• [Data block]
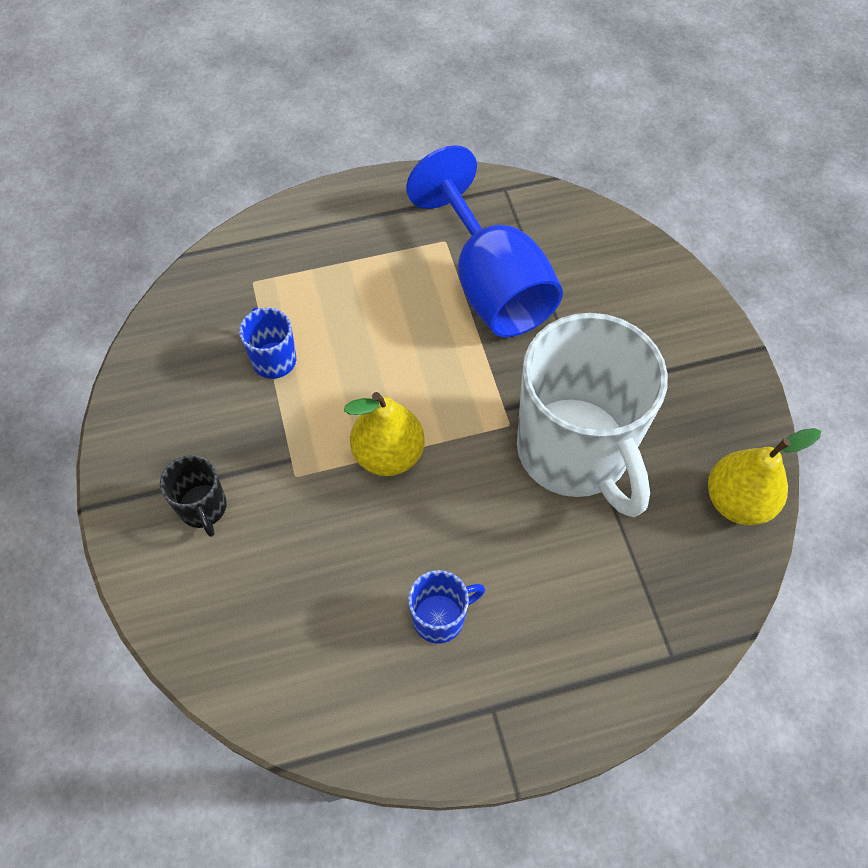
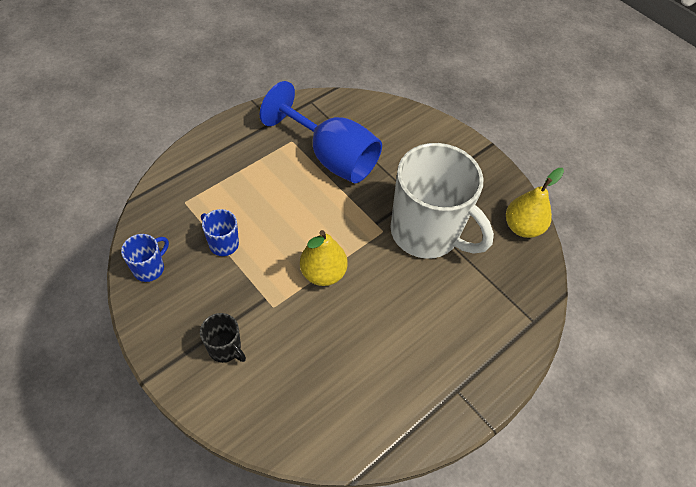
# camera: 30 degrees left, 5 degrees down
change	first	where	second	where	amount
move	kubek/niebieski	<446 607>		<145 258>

• [Your task]
Everything in the listing, except its images, should be set down exactly.

• [Answer to this problem]
# camera: 30 degrees left, 5 degrees down
change	first	where	second	where	amount
move	kubek/niebieski	<446 607>		<145 258>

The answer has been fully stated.